**What you should do:**
Please transcribe exactly the lines from the line holding "R4: 10k (N6, VCC) -> 68k (N6, VCC)" through the end of the data below, and skip any pictures.

**Provided records:**
* * * * * * *

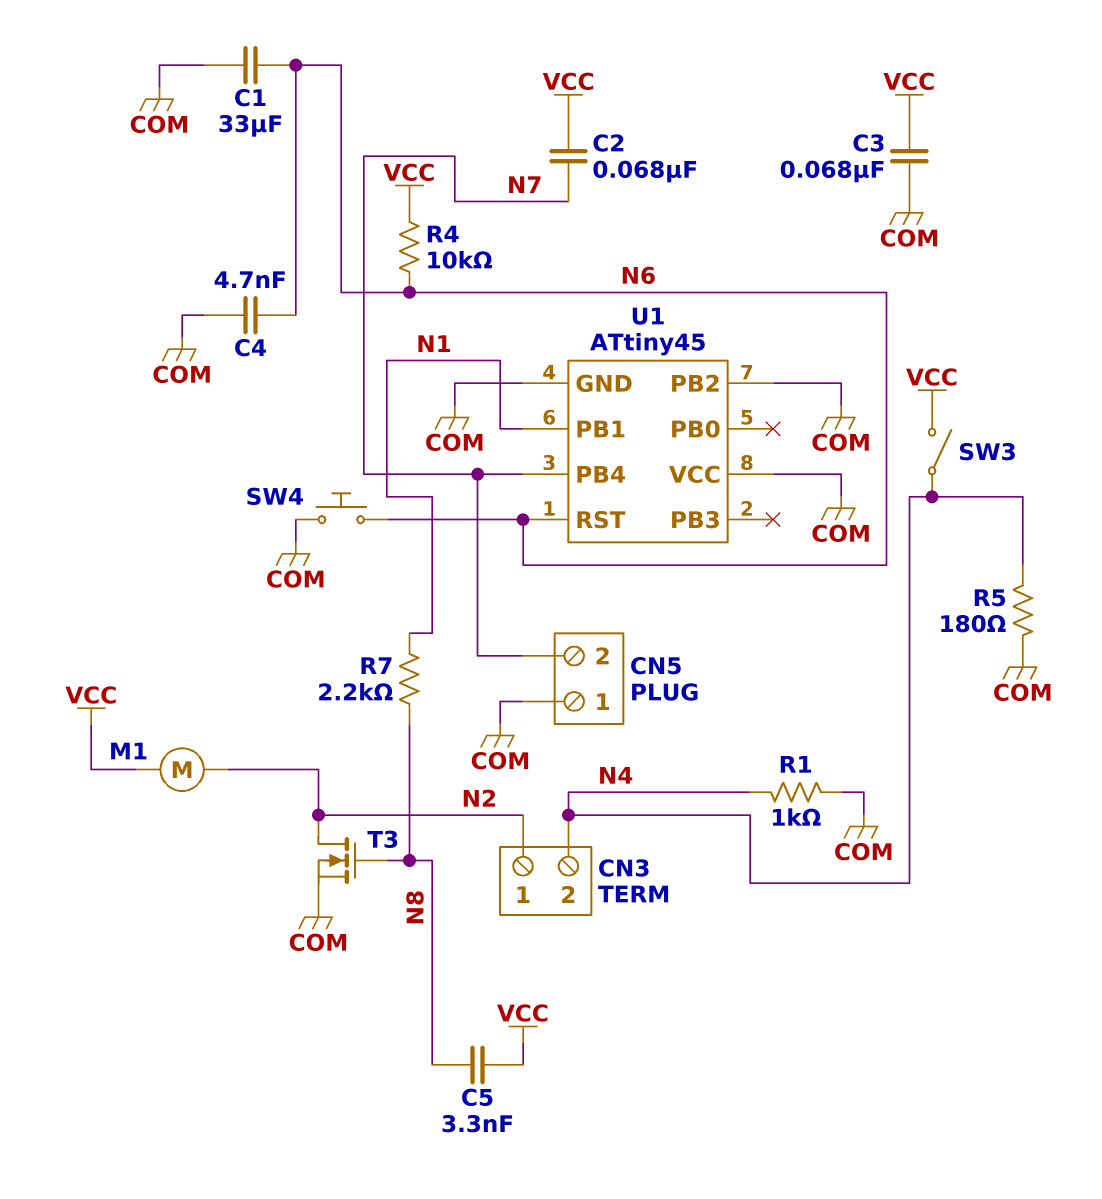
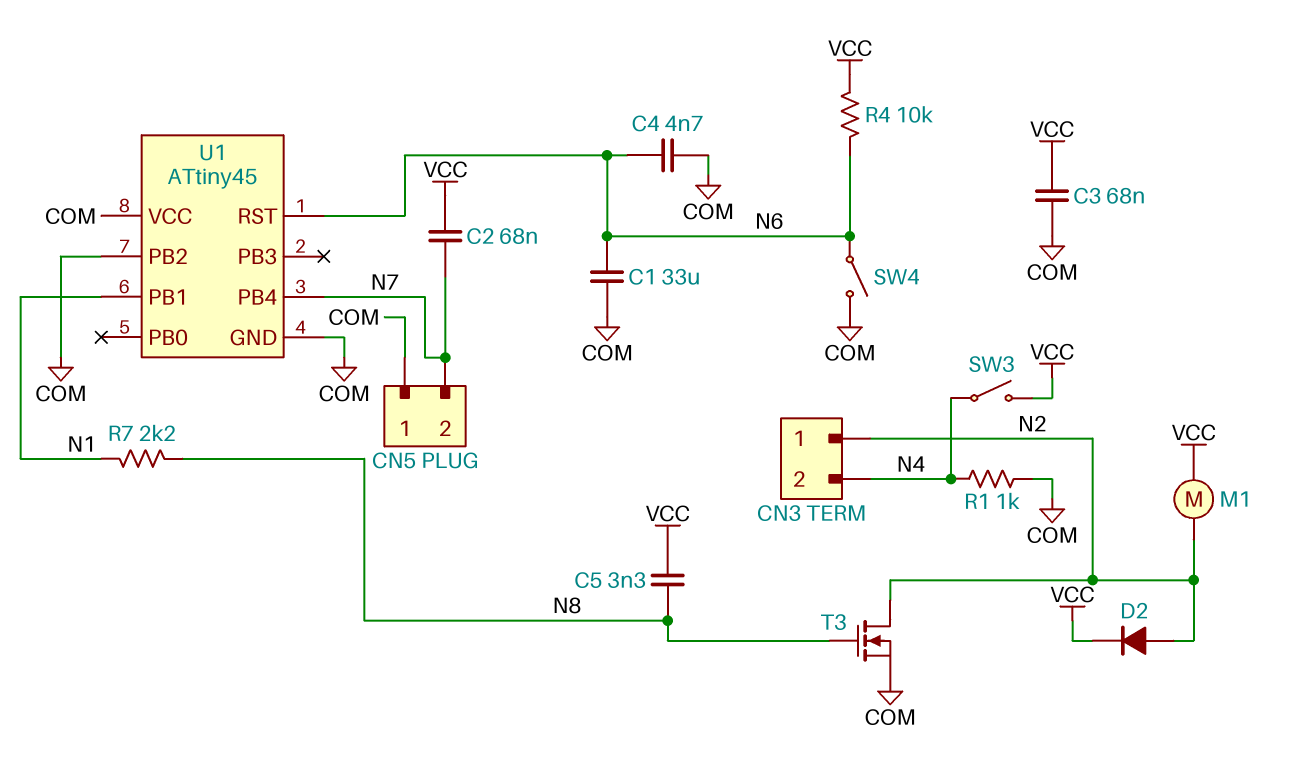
D2: none -> diode (A N2, K VCC)
R5: 180 (COM, N4) -> none
SW4: button (COM, N6) -> switch (COM, N6)

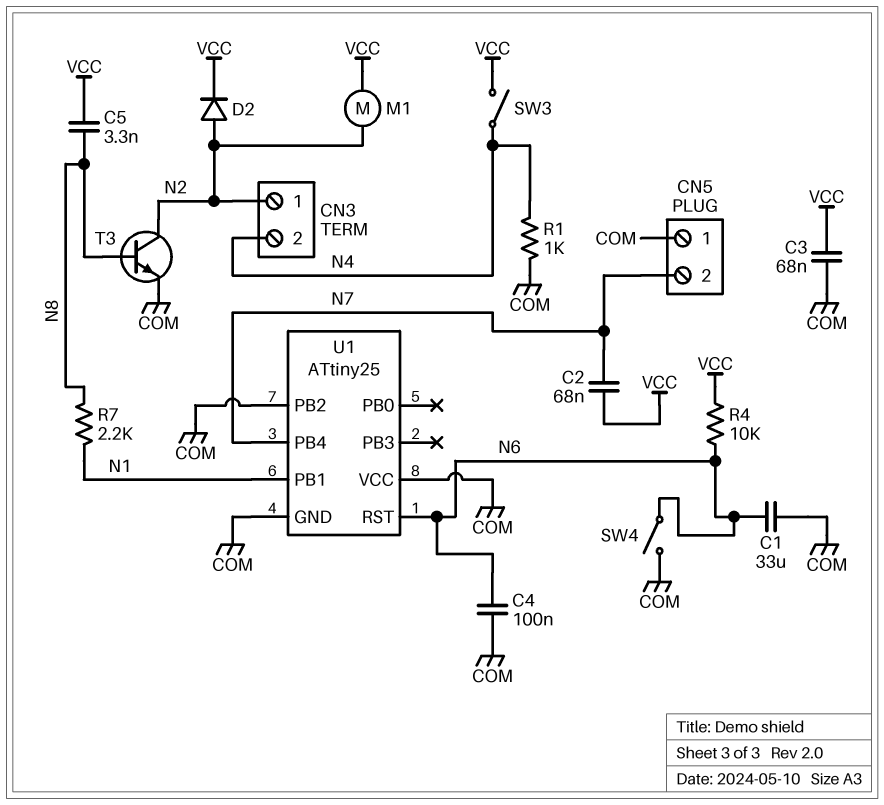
C4: 4.7nF (COM, N6) -> 100nF (COM, N6)
T3: NMOS (G N8, D N2, S COM) -> NPN (B N8, C N2, E COM)
U1: ATtiny45 -> ATtiny25

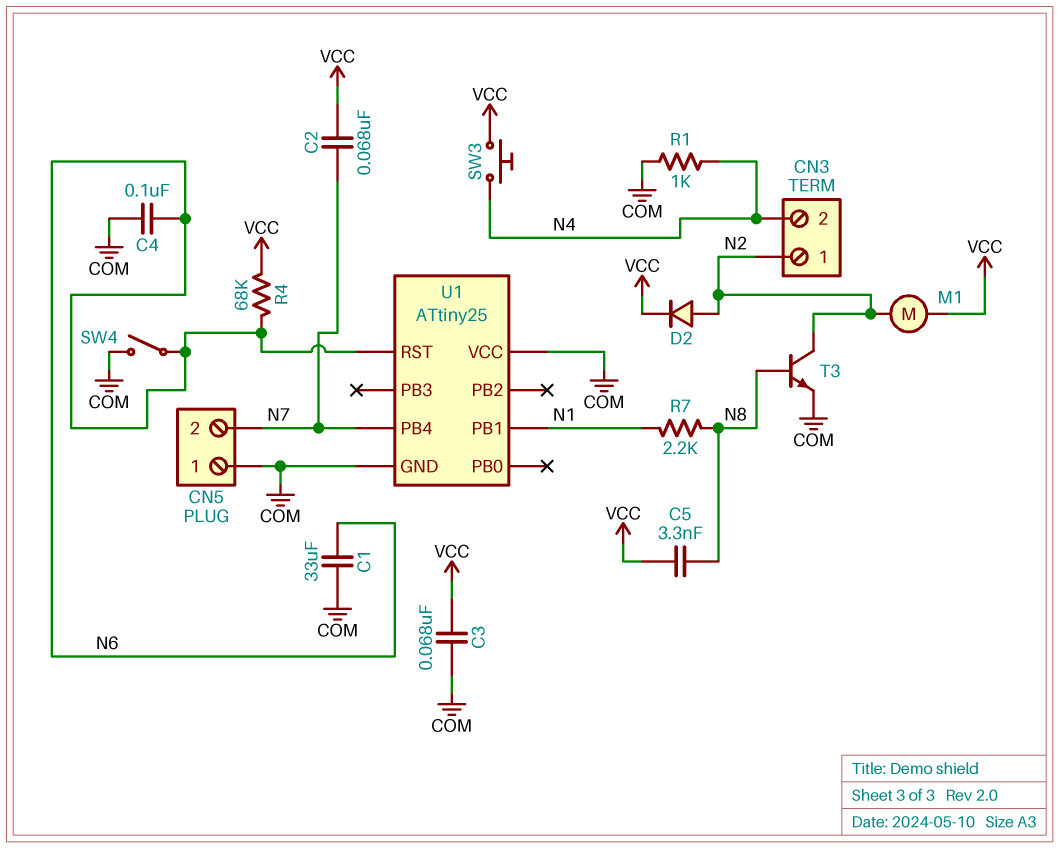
R4: 10k (N6, VCC) -> 68k (N6, VCC)
SW3: switch (N4, VCC) -> button (N4, VCC)
U1 pin PB2: COM -> none

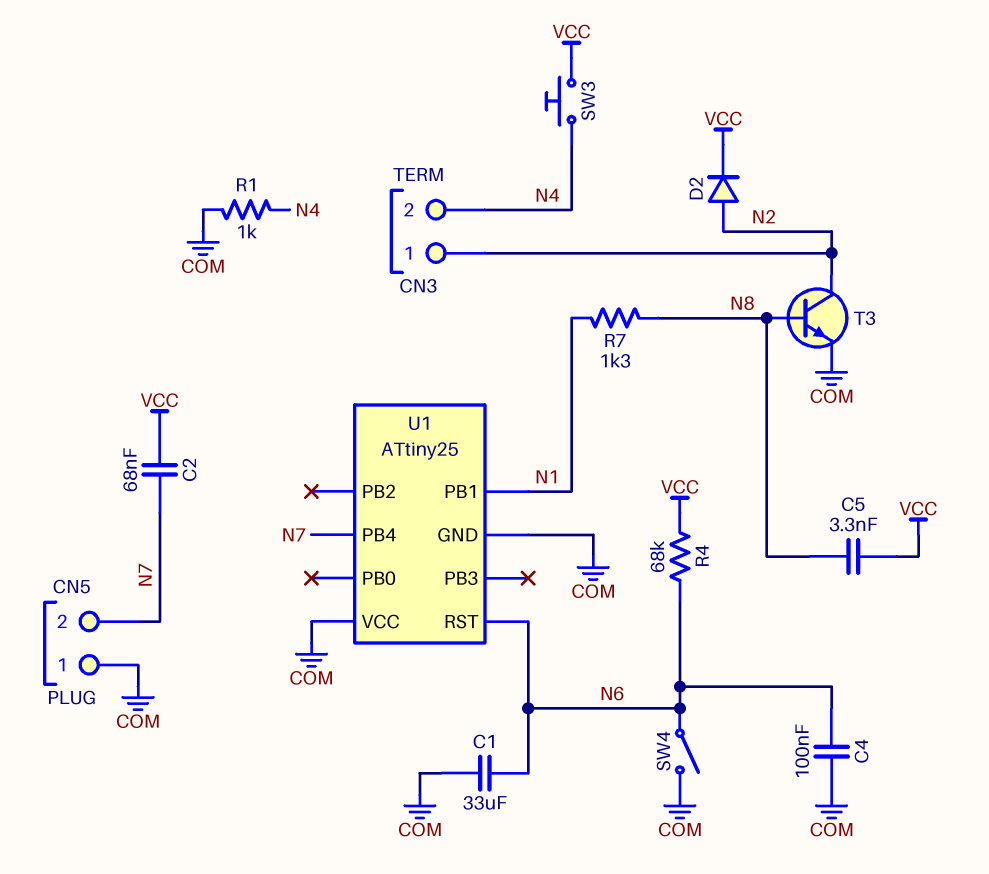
C3: 68nF (COM, VCC) -> none
M1: motor (N2, VCC) -> none
R7: 2.2k (N1, N8) -> 1.3k (N1, N8)

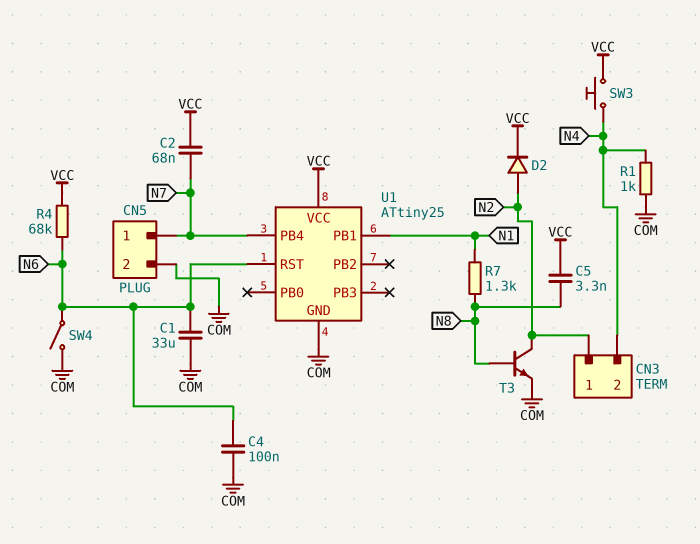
CN5 pin 1: COM -> N7
CN5 pin 2: N7 -> COM
U1 pin VCC: COM -> VCC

* * * * * * *

**Exercise answer:**
R4: 10k (N6, VCC) -> 68k (N6, VCC)
SW3: switch (N4, VCC) -> button (N4, VCC)
U1 pin PB2: COM -> none

C3: 68nF (COM, VCC) -> none
M1: motor (N2, VCC) -> none
R7: 2.2k (N1, N8) -> 1.3k (N1, N8)

CN5 pin 1: COM -> N7
CN5 pin 2: N7 -> COM
U1 pin VCC: COM -> VCC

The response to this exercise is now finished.